Task to carry out - If a line in the data below contains "VRAW", copy it.
*** Opening Data for this task ***
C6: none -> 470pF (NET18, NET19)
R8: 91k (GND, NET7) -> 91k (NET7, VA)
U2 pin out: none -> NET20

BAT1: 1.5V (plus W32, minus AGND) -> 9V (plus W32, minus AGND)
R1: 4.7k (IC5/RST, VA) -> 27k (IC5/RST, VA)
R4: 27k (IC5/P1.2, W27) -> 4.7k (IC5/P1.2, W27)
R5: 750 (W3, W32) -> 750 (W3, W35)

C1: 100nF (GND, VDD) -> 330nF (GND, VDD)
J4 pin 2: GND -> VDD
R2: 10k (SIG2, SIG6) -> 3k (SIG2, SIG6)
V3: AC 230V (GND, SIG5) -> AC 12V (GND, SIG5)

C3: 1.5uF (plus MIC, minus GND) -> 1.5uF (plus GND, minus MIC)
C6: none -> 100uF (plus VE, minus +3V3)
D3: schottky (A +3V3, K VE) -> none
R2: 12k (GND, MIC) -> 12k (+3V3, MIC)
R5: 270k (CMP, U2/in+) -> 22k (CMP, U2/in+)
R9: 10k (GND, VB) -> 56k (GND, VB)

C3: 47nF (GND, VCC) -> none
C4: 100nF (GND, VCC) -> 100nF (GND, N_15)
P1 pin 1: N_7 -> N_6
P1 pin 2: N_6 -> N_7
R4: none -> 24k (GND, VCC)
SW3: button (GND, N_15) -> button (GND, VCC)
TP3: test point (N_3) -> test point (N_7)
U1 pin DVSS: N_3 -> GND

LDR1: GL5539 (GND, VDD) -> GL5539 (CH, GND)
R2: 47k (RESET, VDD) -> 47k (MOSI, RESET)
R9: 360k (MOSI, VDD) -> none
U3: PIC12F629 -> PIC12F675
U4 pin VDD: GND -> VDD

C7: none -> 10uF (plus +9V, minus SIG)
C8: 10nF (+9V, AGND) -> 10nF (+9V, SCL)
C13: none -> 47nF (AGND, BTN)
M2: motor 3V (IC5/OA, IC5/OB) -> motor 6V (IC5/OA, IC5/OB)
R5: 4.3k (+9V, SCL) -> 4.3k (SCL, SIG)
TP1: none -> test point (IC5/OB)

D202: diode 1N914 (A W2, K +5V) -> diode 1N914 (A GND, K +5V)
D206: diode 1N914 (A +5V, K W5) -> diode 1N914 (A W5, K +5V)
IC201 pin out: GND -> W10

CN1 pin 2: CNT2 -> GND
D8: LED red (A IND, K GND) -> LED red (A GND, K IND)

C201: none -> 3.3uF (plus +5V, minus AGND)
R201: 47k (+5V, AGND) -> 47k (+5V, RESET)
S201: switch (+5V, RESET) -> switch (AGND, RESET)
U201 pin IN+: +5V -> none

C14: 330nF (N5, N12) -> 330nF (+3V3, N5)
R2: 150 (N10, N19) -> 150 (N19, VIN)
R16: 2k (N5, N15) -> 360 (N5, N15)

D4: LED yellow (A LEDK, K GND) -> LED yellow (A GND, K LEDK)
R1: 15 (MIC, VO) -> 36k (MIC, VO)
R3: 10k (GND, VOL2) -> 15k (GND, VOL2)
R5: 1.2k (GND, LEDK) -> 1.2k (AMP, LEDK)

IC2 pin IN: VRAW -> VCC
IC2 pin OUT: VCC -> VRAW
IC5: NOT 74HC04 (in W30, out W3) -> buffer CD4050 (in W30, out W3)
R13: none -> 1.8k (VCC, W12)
*** Closing Data for this task ***
Solution to this problem -
IC2 pin IN: VRAW -> VCC
IC2 pin OUT: VCC -> VRAW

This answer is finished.